_PROBLEM REQUIREMENTS:_ Look through the records that follow. Copy every line containing the word "DGND".

(Records contained in a dataset)

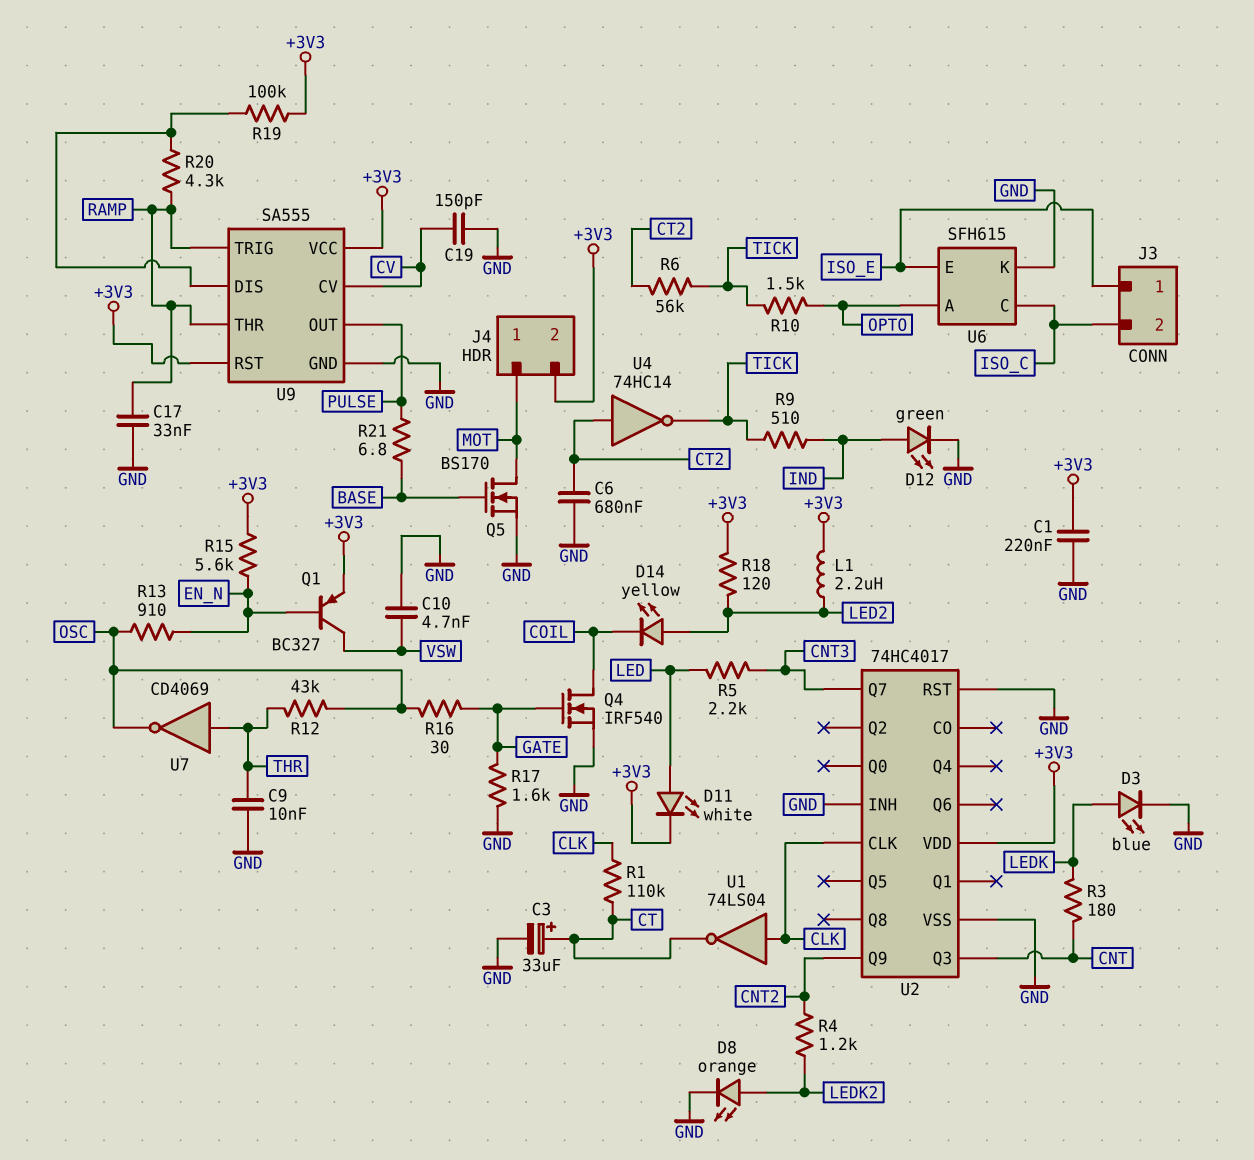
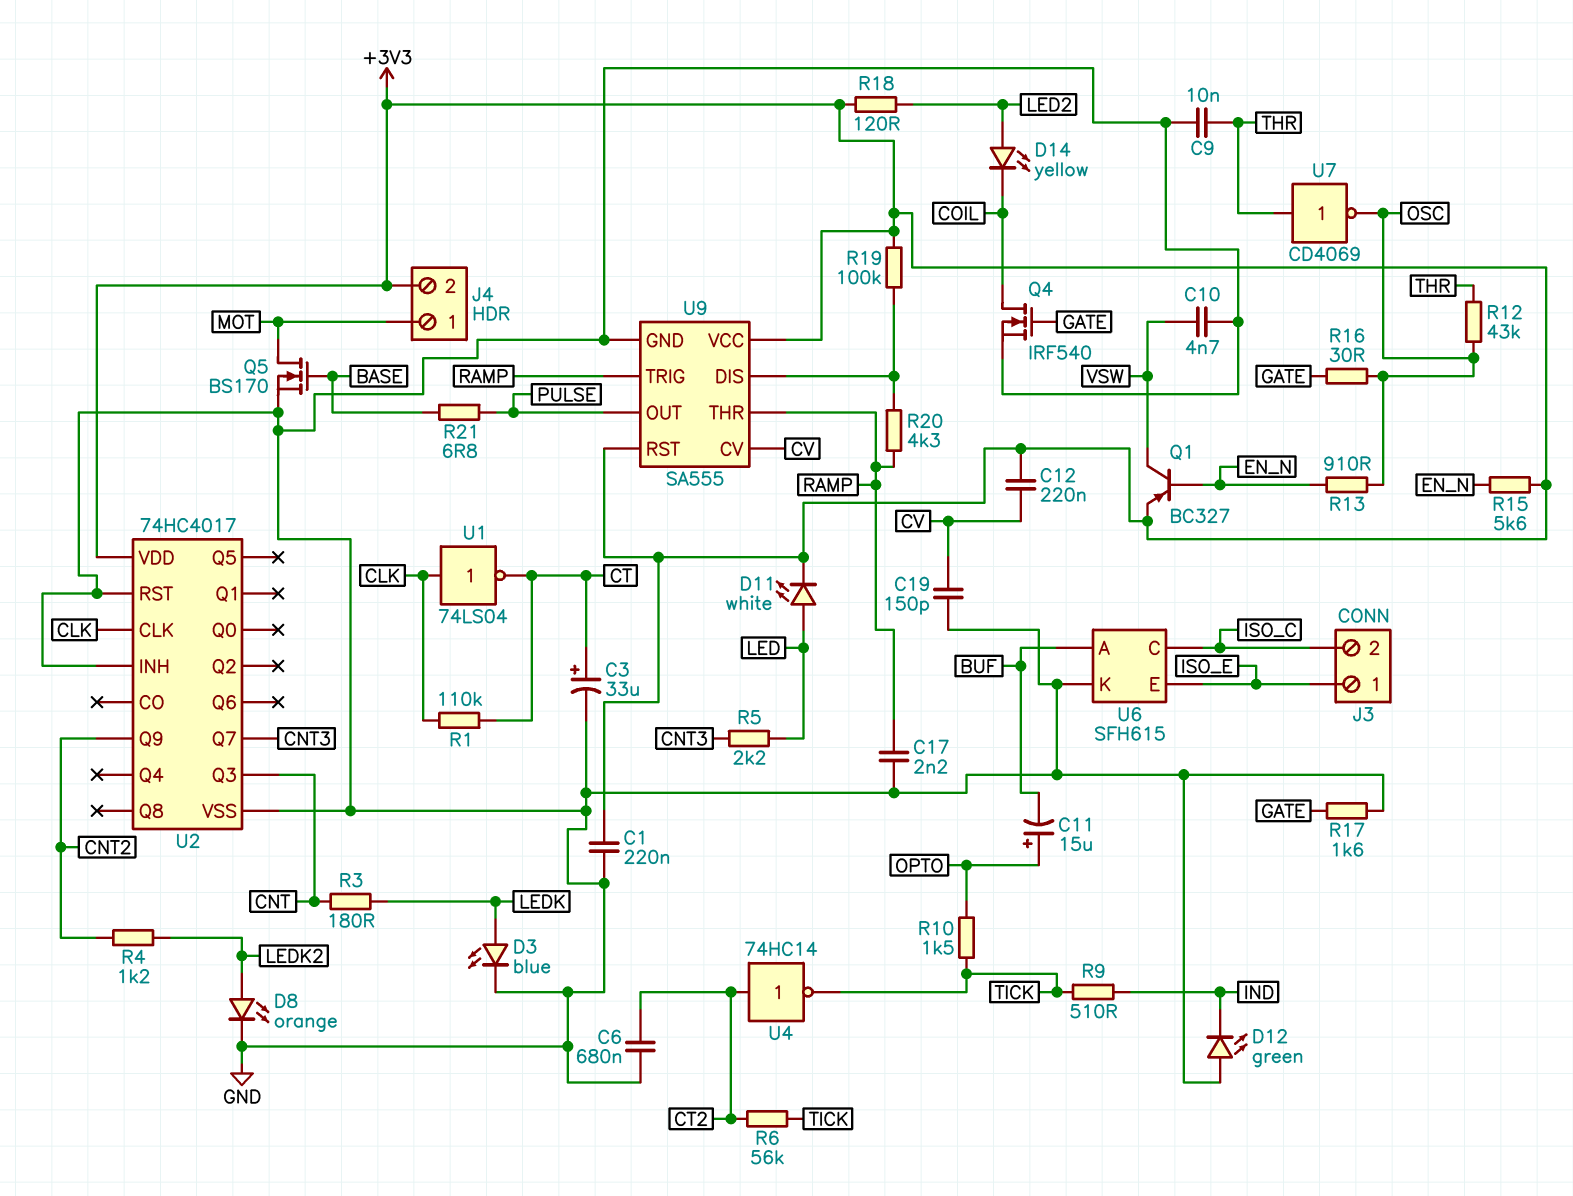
C11: none -> 15uF (plus OPTO, minus BUF)
C12: none -> 220nF (+3V3, CV)
C17: 33nF (GND, RAMP) -> 2.2nF (GND, RAMP)
D12: LED green (A IND, K GND) -> LED green (A GND, K IND)
L1: 2.2uH (+3V3, LED2) -> none
U6 pin A: OPTO -> BUF

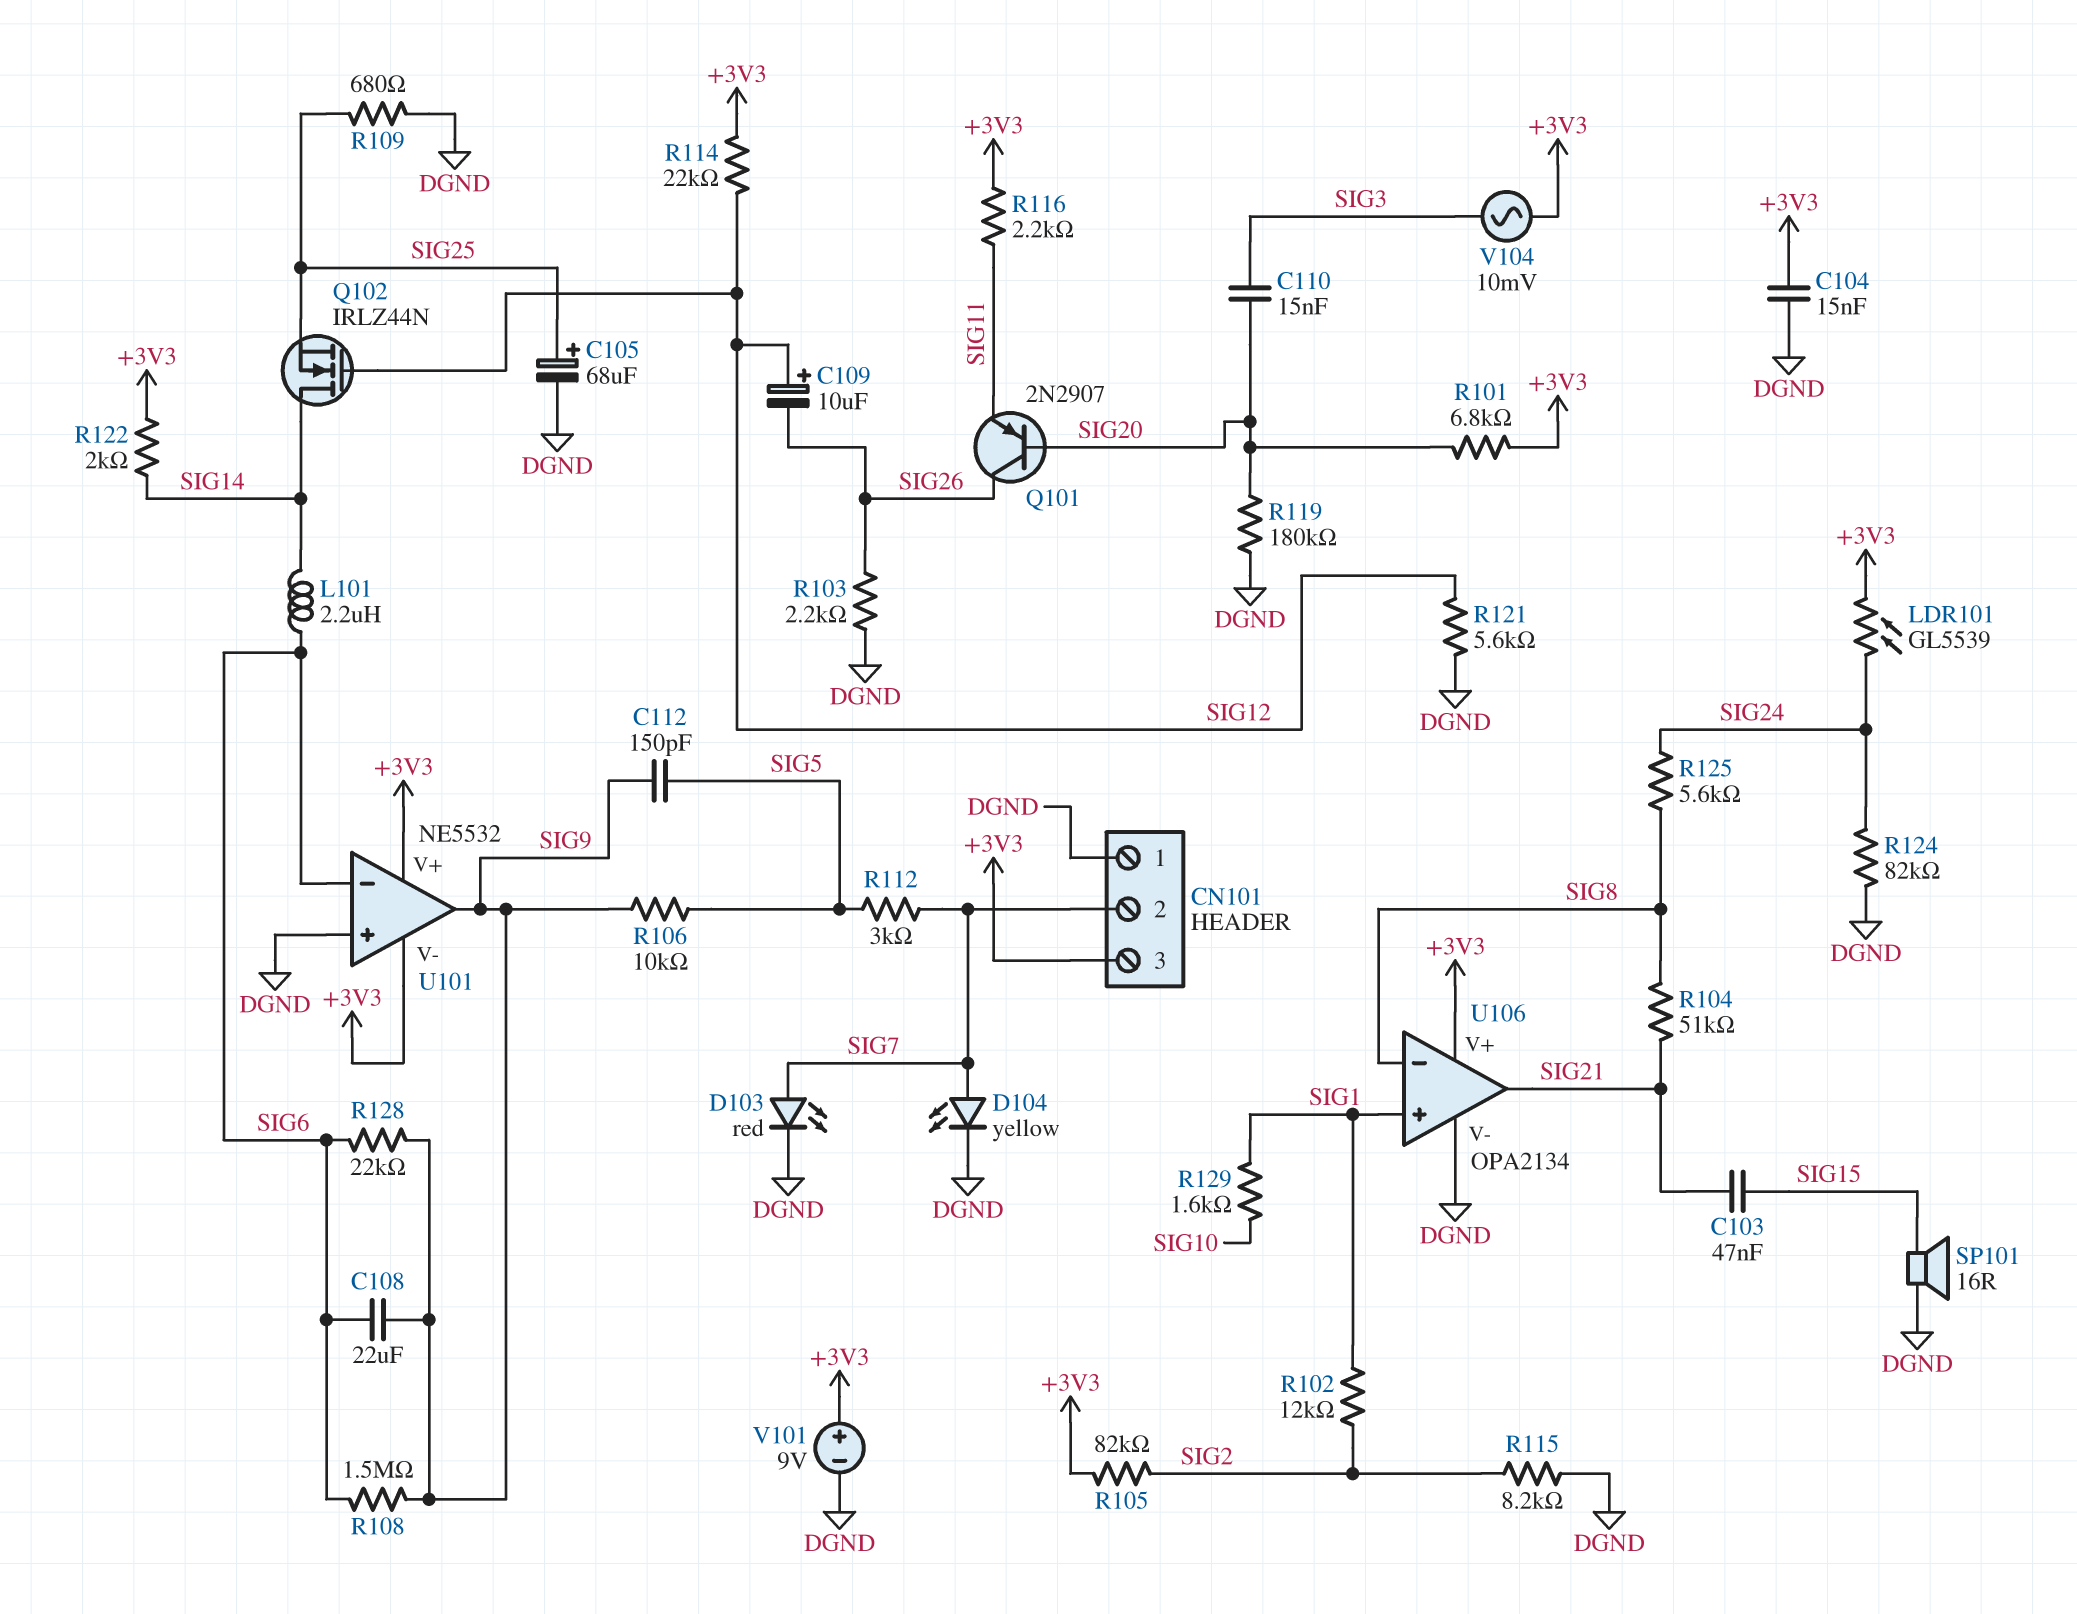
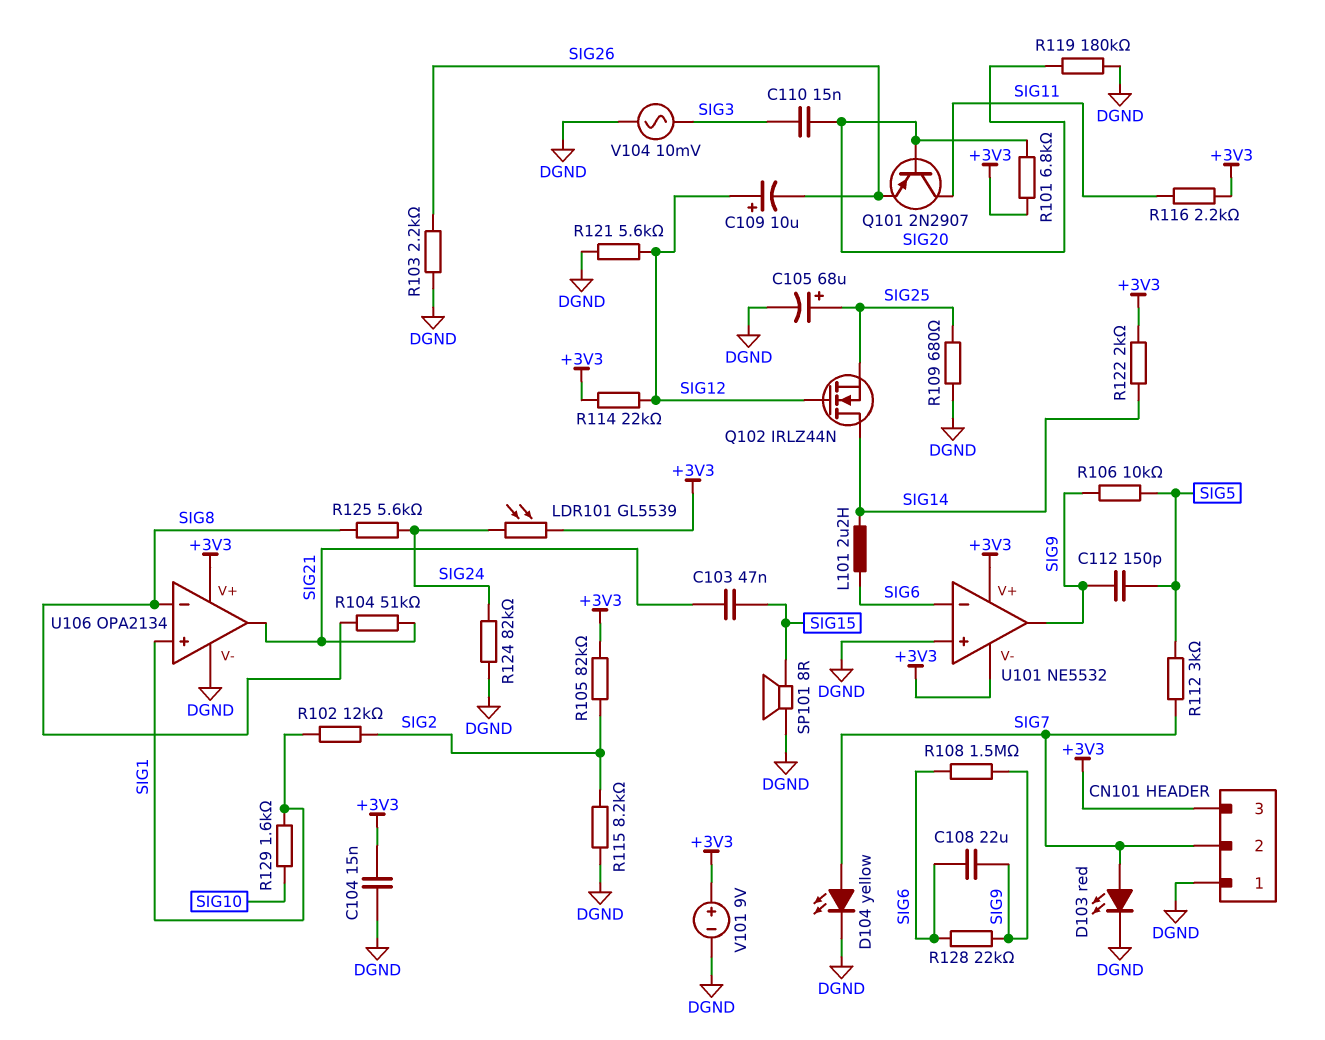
Q101: PNP 2N2907 (B SIG20, C SIG26, E SIG11) -> PNP 2N2907 (B SIG20, C SIG11, E SIG26)
SP101: speaker 16R (DGND, SIG15) -> speaker 8R (DGND, SIG15)
V104: AC 10mV (+3V3, SIG3) -> AC 10mV (DGND, SIG3)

_SOLUTION:_
SP101: speaker 16R (DGND, SIG15) -> speaker 8R (DGND, SIG15)
V104: AC 10mV (+3V3, SIG3) -> AC 10mV (DGND, SIG3)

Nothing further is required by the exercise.